#### [ASSIGNMENT]
For this exercise, copy exactly the lines below from the one with "grey shoe [301,418,372,464]" through the one with "purple hat [377,130,447,199]" and leave out the pictures.

****************

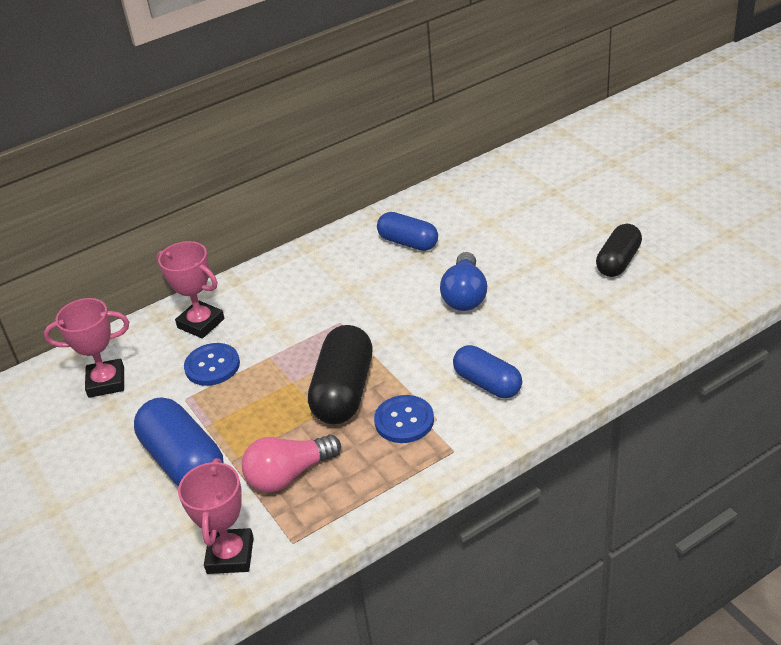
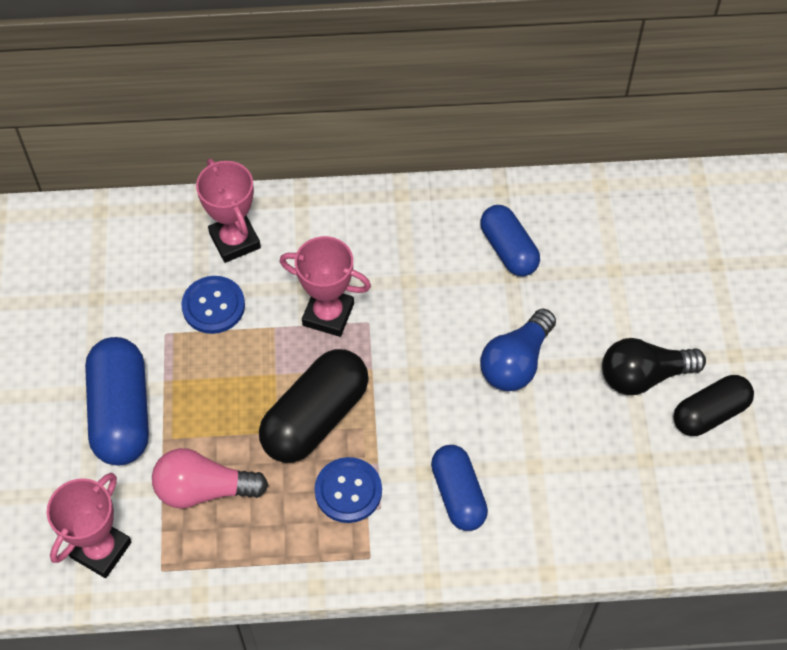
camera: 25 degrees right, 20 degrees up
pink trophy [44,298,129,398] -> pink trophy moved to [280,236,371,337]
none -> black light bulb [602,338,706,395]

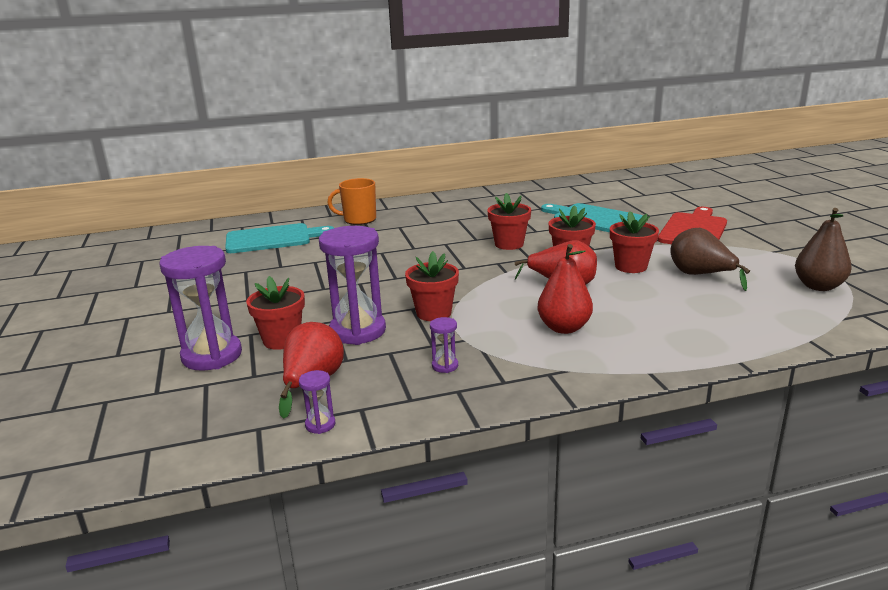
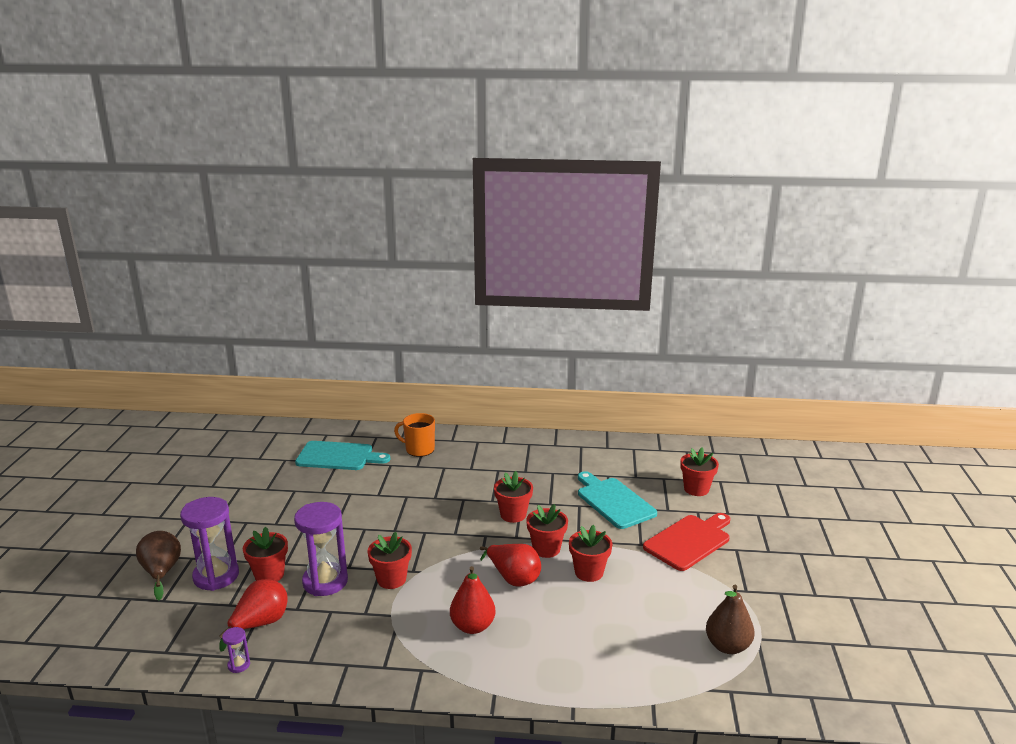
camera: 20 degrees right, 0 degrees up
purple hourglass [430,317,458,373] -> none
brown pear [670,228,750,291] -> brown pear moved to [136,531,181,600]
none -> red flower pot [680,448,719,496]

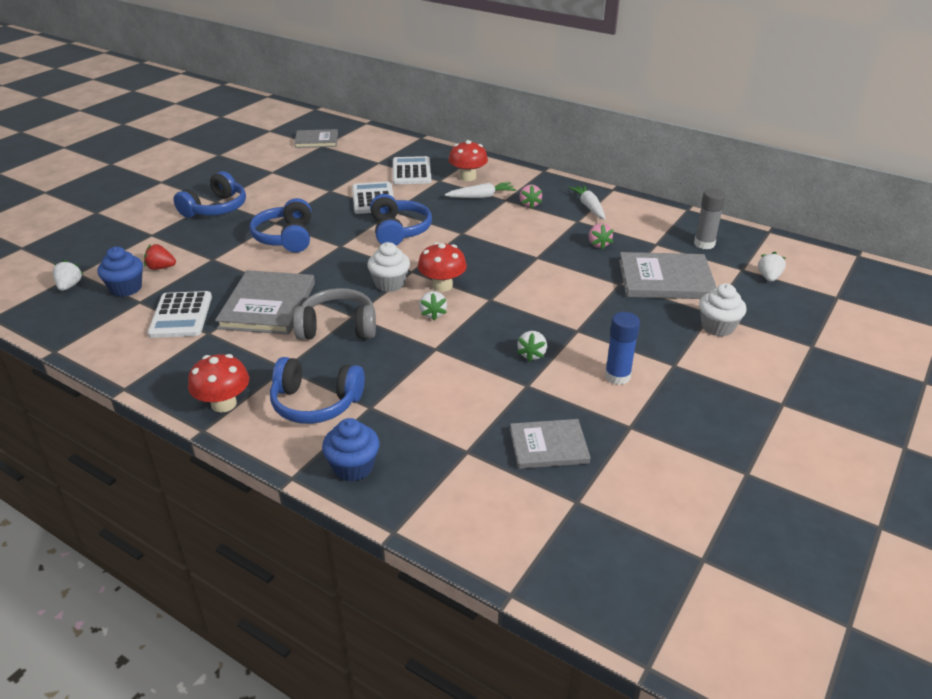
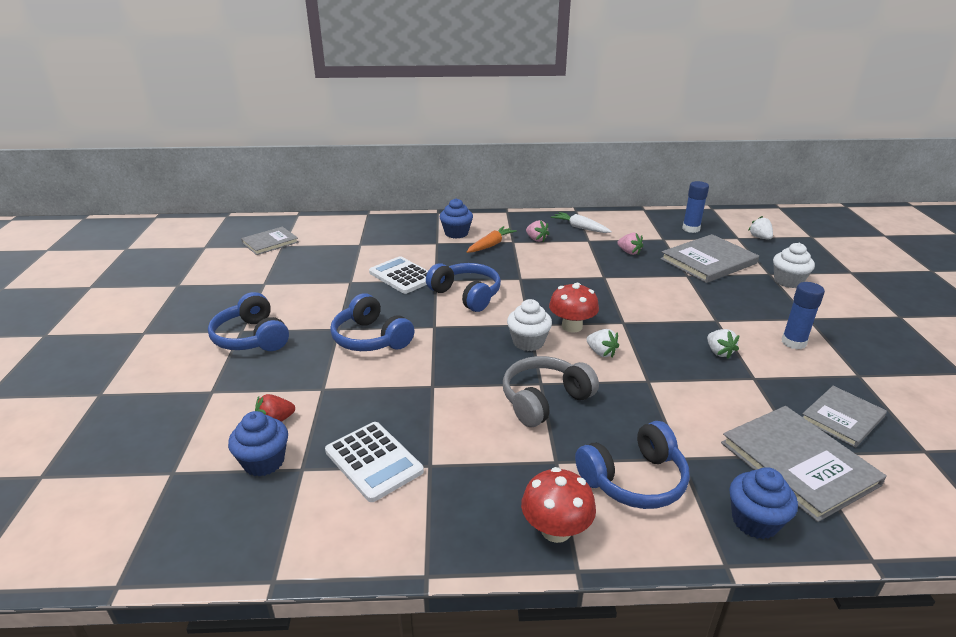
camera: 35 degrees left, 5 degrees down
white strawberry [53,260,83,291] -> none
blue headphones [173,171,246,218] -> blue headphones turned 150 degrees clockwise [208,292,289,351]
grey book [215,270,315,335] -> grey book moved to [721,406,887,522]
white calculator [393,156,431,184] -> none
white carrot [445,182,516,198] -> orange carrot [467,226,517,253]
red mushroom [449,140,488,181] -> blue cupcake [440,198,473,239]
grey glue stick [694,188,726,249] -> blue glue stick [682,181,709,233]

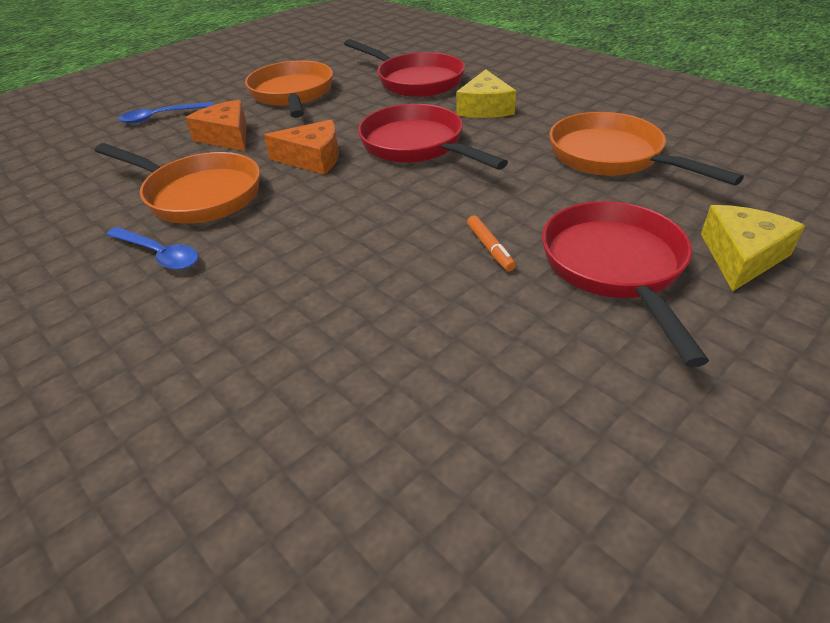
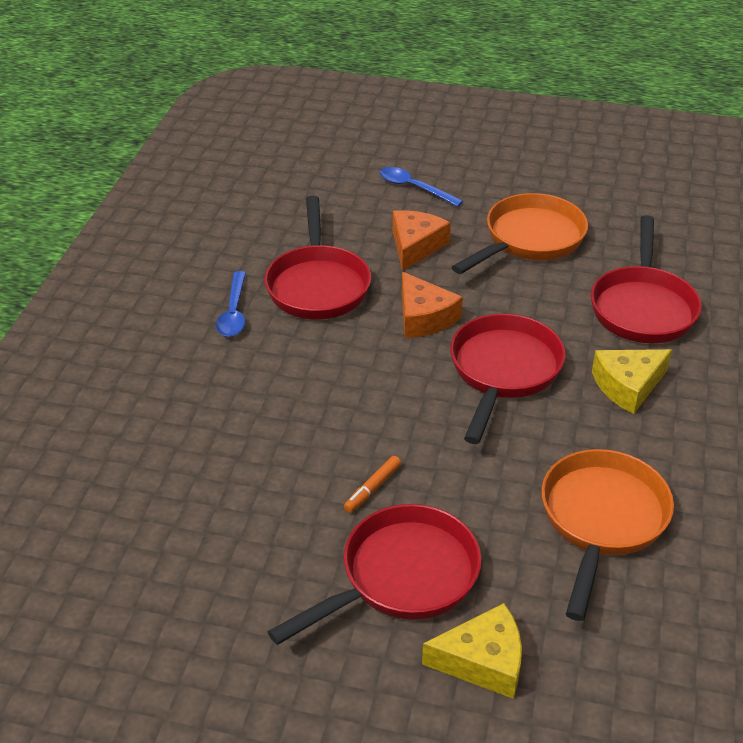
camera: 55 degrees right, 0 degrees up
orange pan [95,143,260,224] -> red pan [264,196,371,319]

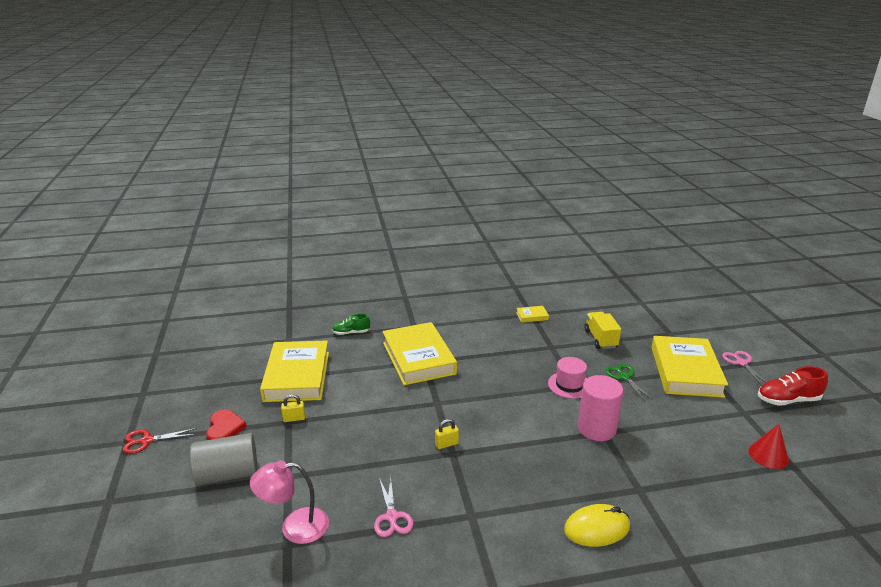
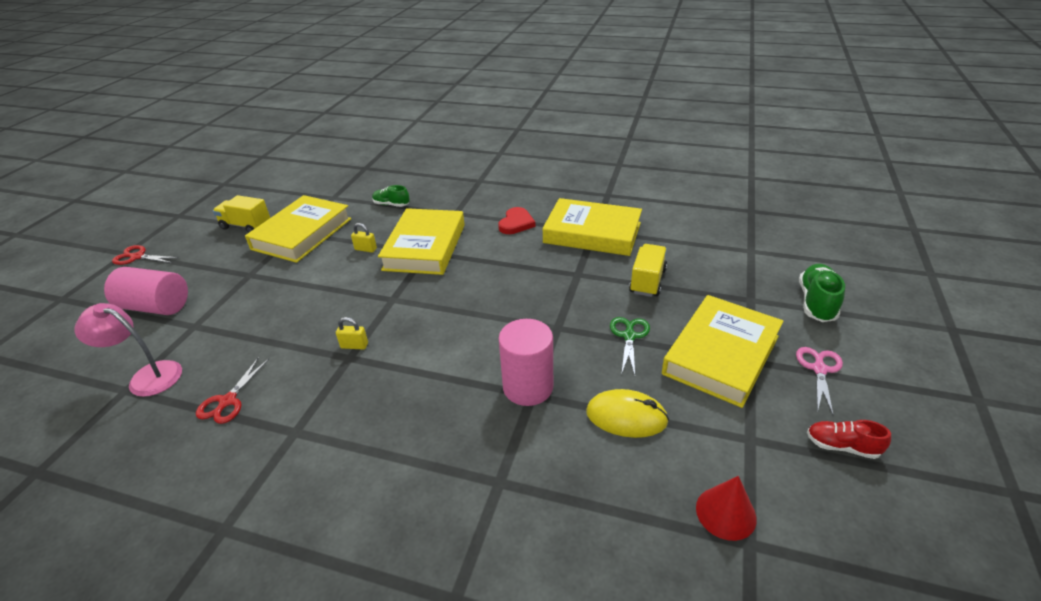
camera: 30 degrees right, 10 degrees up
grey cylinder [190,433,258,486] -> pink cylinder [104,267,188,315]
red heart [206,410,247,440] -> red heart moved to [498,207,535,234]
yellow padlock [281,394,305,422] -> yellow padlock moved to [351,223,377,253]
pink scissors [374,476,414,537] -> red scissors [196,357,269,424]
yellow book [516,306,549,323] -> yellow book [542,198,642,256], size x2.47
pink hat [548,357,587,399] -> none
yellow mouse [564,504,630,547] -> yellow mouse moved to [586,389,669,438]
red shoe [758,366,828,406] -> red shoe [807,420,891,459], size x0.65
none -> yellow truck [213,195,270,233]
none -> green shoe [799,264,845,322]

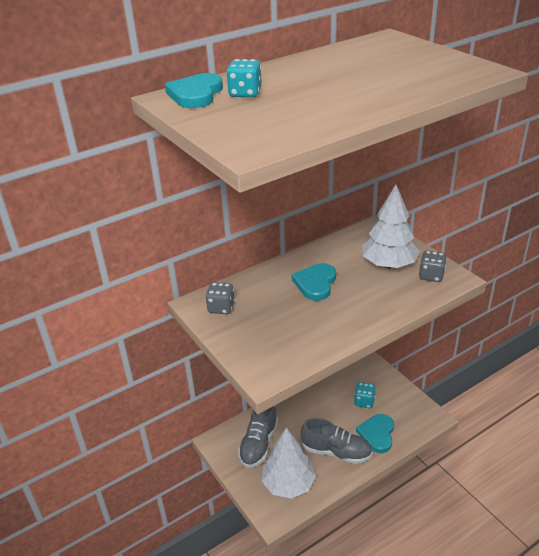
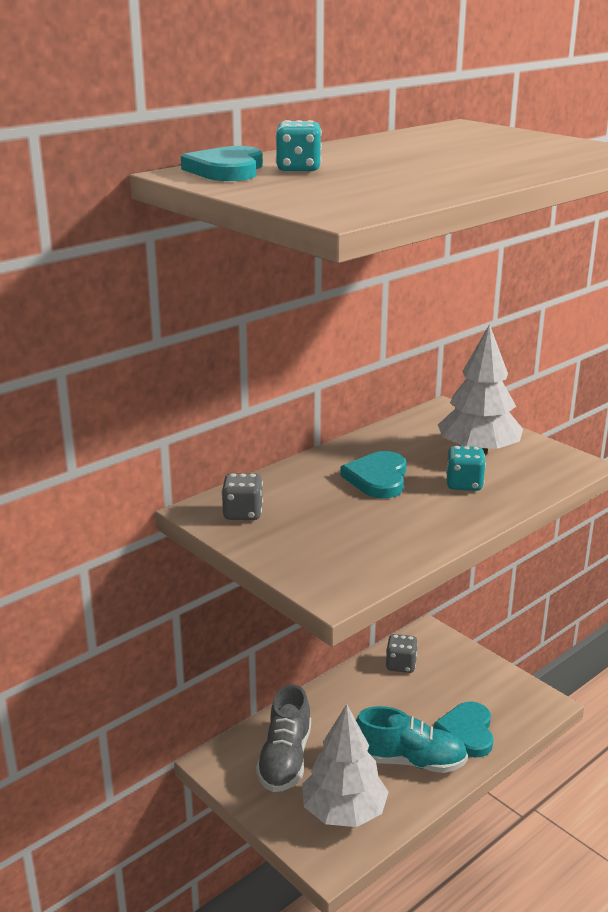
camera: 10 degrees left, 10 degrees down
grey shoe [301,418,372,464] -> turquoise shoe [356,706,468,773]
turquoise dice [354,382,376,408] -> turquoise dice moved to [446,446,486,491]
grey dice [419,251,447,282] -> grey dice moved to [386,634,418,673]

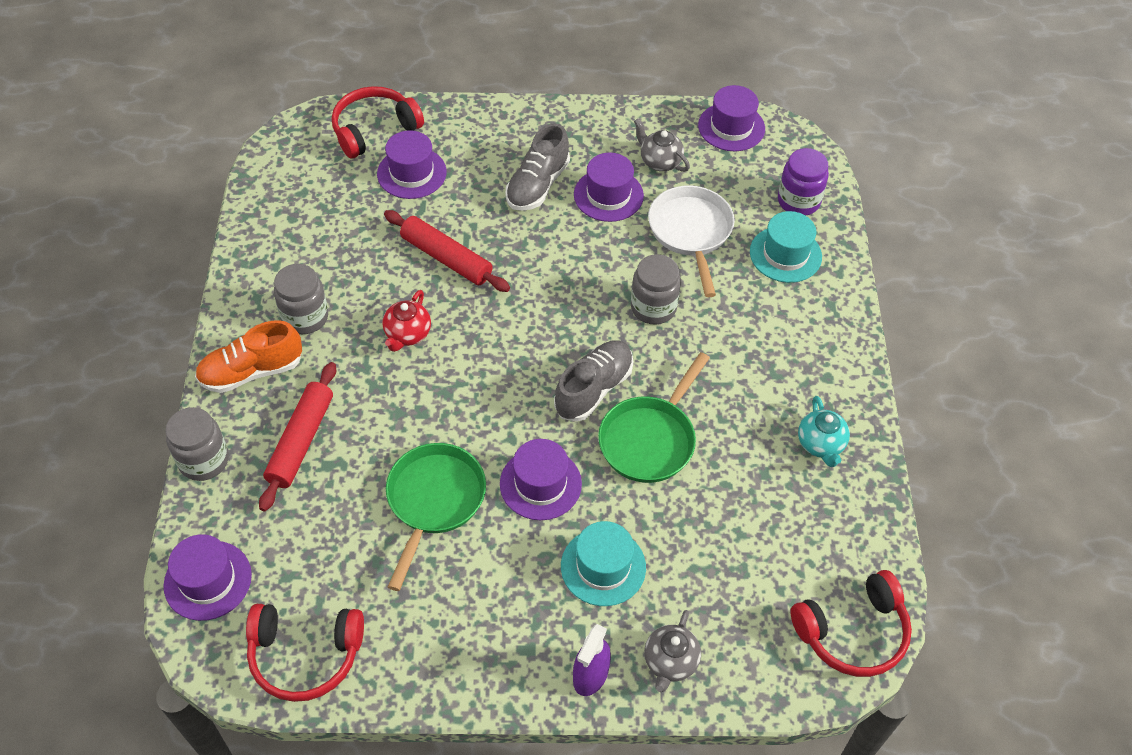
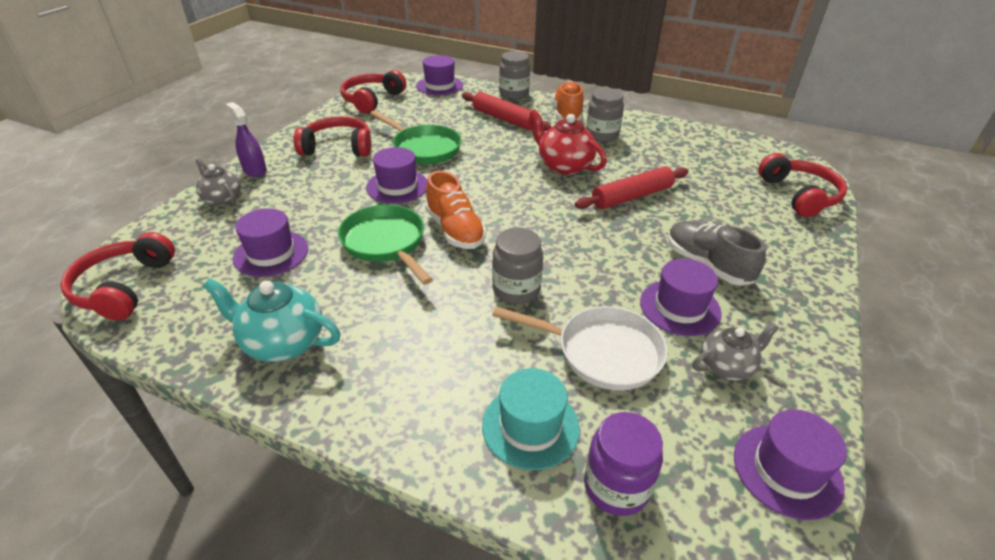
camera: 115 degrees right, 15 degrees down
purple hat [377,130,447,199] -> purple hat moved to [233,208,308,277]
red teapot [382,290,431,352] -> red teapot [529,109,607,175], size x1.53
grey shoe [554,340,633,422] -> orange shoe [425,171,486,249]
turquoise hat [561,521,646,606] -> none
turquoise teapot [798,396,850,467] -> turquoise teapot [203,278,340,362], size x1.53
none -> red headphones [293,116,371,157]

****************

#### [TASK RESPONSE]
grey shoe [301,418,372,464] -> turquoise shoe [356,706,468,773]
turquoise dice [354,382,376,408] -> turquoise dice moved to [446,446,486,491]
grey dice [419,251,447,282] -> grey dice moved to [386,634,418,673]

camera: 115 degrees right, 15 degrees down
purple hat [377,130,447,199] -> purple hat moved to [233,208,308,277]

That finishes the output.